No pictures, please. Copy exactly the lines from the one with "coffee mug (rosy)" through the final line below.

==== TASK DATA ====

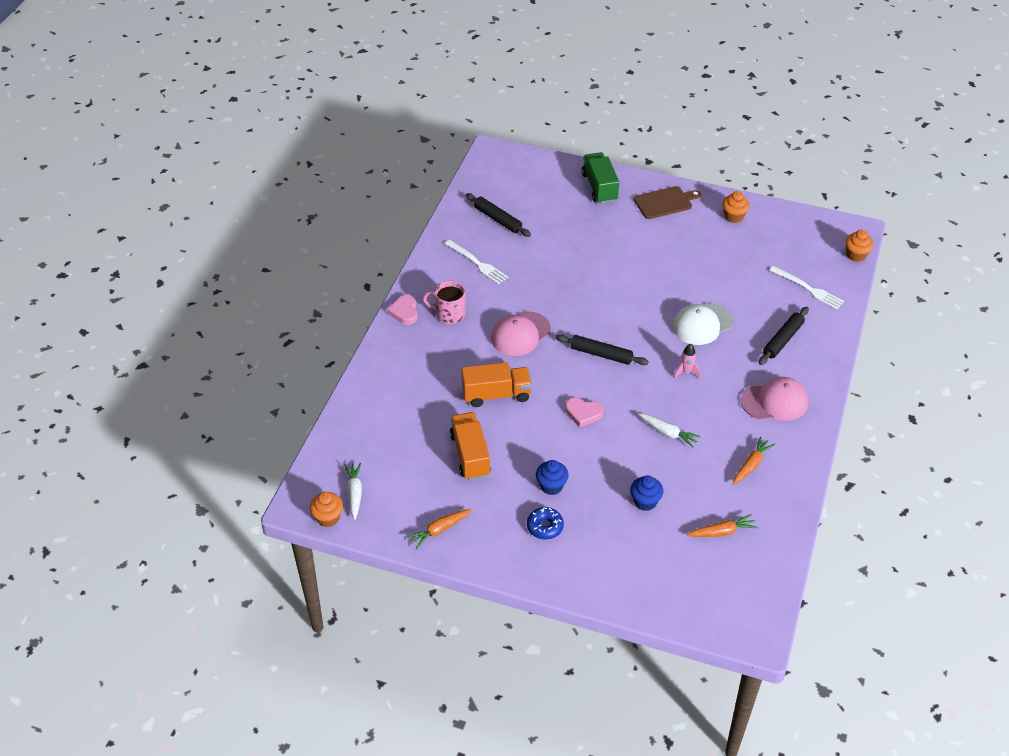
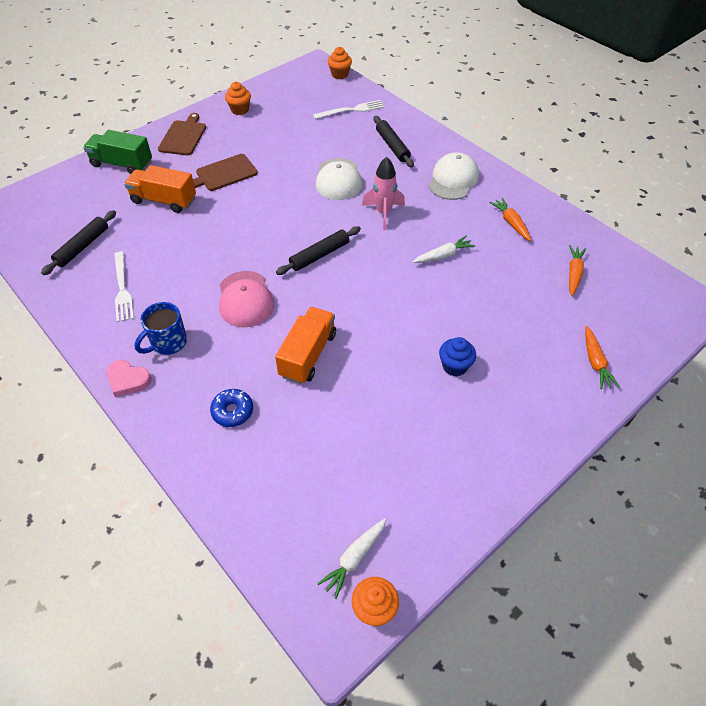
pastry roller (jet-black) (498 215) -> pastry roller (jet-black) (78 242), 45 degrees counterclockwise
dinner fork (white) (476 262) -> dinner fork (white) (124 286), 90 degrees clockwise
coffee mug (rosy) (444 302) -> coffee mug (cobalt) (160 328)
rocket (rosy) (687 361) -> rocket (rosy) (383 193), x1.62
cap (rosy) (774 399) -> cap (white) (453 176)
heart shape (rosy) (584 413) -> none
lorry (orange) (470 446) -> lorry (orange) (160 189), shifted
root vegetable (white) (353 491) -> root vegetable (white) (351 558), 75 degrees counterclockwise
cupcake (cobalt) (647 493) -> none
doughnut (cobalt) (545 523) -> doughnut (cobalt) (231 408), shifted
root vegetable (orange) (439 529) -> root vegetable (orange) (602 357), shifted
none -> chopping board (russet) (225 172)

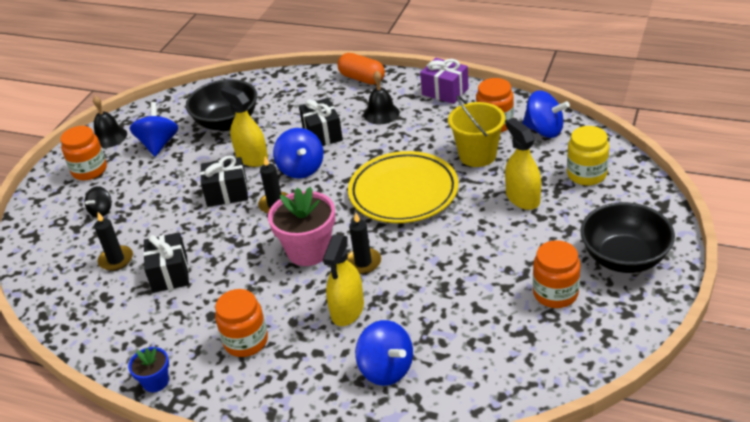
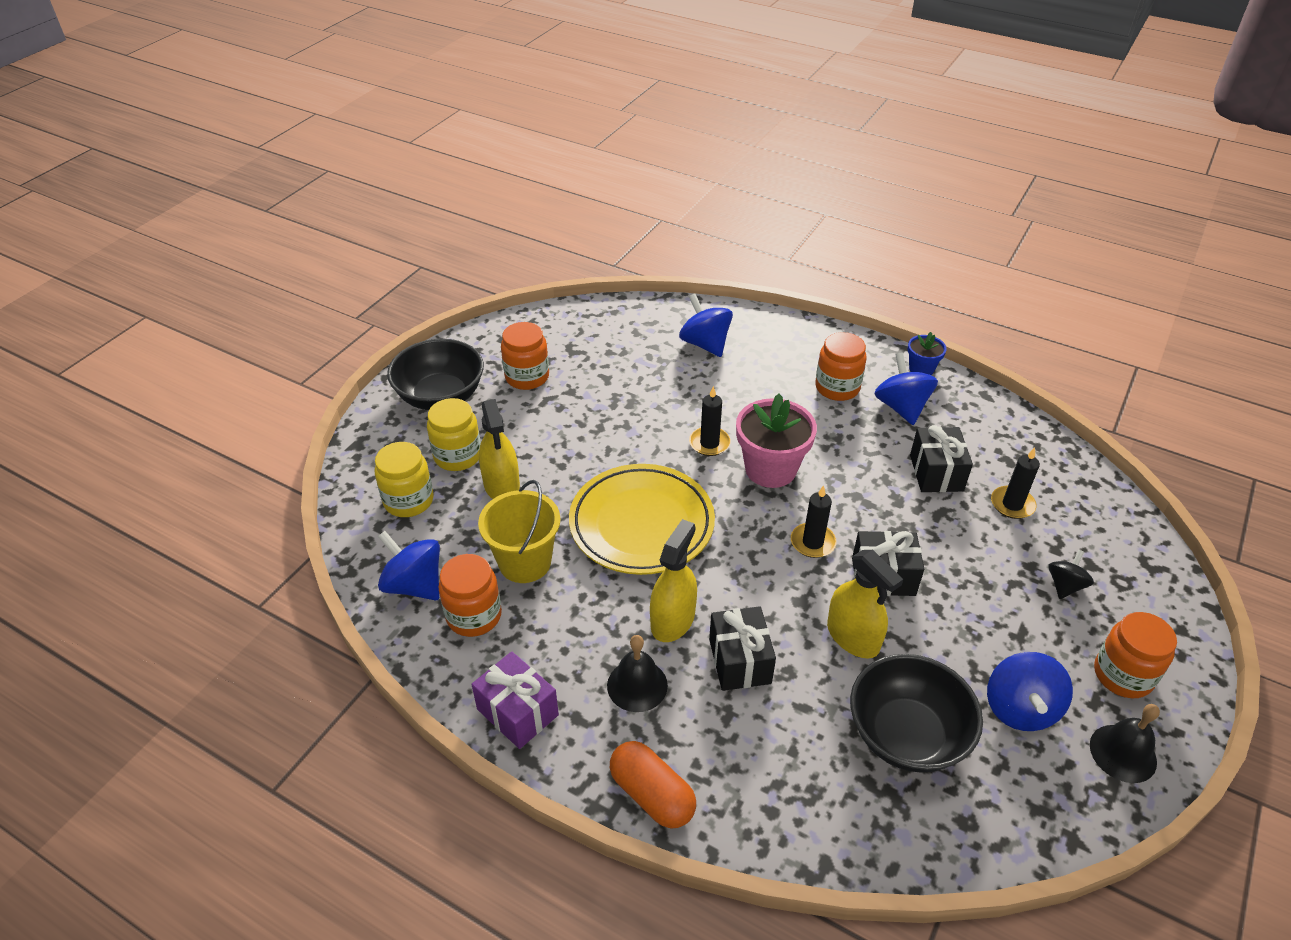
toy top (cobalt) (298 153) -> toy top (cobalt) (906 389), shifted
spray cleaner (bright yellow) (343 280) -> spray cleaner (bright yellow) (673 580), shifted
none -> preserve jar (bright yellow) (454 434)

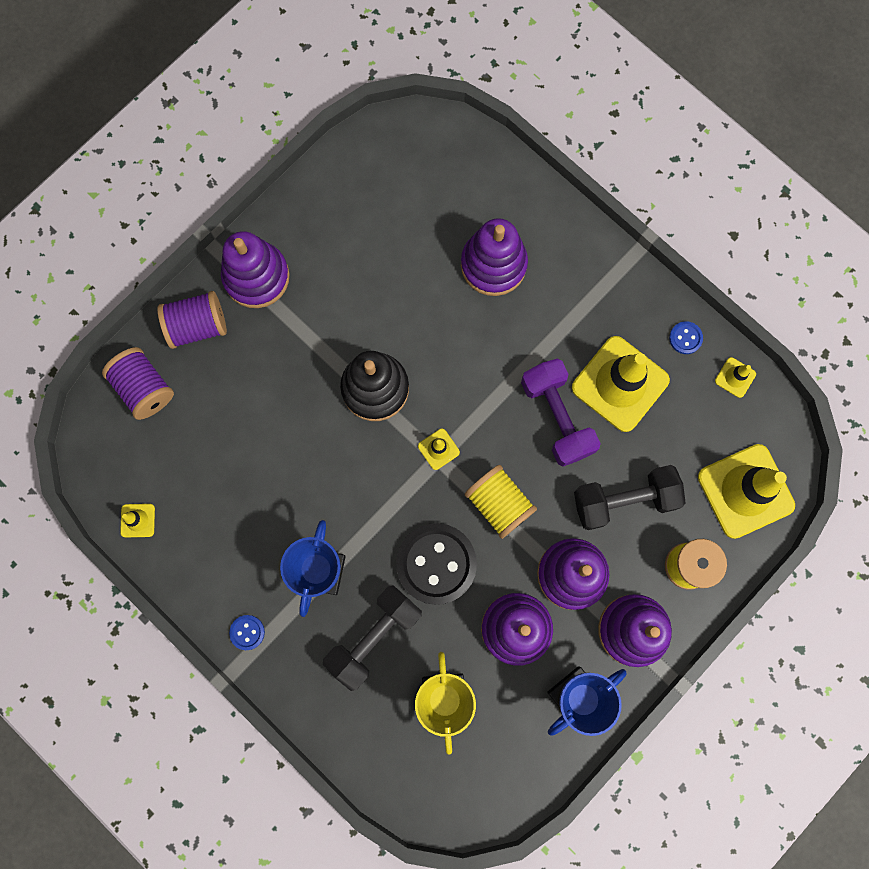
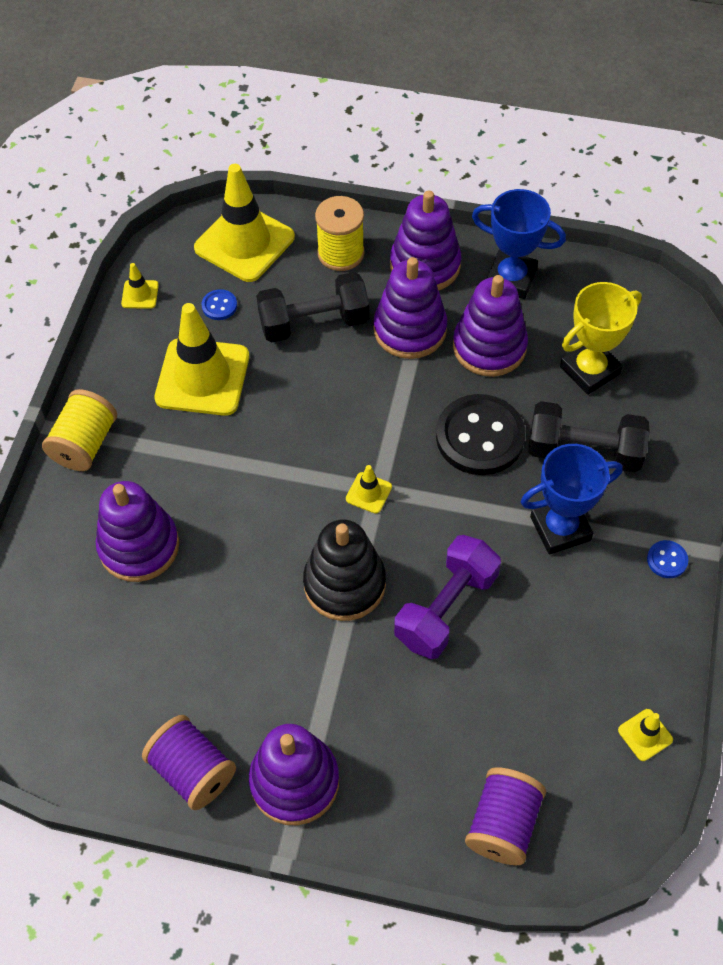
spool (purple) (192 320) -> spool (purple) (189 762), shifted
button (cobalt) (686 337) -> button (cobalt) (219 304), shifted
hand weight (purple) (561 413) -> hand weight (purple) (447 597), shifted
spool (bright yellow) (501 502) -> spool (bright yellow) (79 430), shifted
hand weight (jet-black) (630 497) -> hand weight (jet-black) (312 307), 60 degrees counterclockwise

====

### RESULT FOR THIS TASK:
coffee mug (rosy) (444 302) -> coffee mug (cobalt) (160 328)
rocket (rosy) (687 361) -> rocket (rosy) (383 193), x1.62
cap (rosy) (774 399) -> cap (white) (453 176)
heart shape (rosy) (584 413) -> none
lorry (orange) (470 446) -> lorry (orange) (160 189), shifted
root vegetable (white) (353 491) -> root vegetable (white) (351 558), 75 degrees counterclockwise
cupcake (cobalt) (647 493) -> none
doughnut (cobalt) (545 523) -> doughnut (cobalt) (231 408), shifted
root vegetable (orange) (439 529) -> root vegetable (orange) (602 357), shifted
none -> chopping board (russet) (225 172)

toy top (cobalt) (298 153) -> toy top (cobalt) (906 389), shifted
spray cleaner (bright yellow) (343 280) -> spray cleaner (bright yellow) (673 580), shifted
none -> preserve jar (bright yellow) (454 434)

spool (purple) (192 320) -> spool (purple) (189 762), shifted
button (cobalt) (686 337) -> button (cobalt) (219 304), shifted
hand weight (purple) (561 413) -> hand weight (purple) (447 597), shifted
spool (bright yellow) (501 502) -> spool (bright yellow) (79 430), shifted
hand weight (jet-black) (630 497) -> hand weight (jet-black) (312 307), 60 degrees counterclockwise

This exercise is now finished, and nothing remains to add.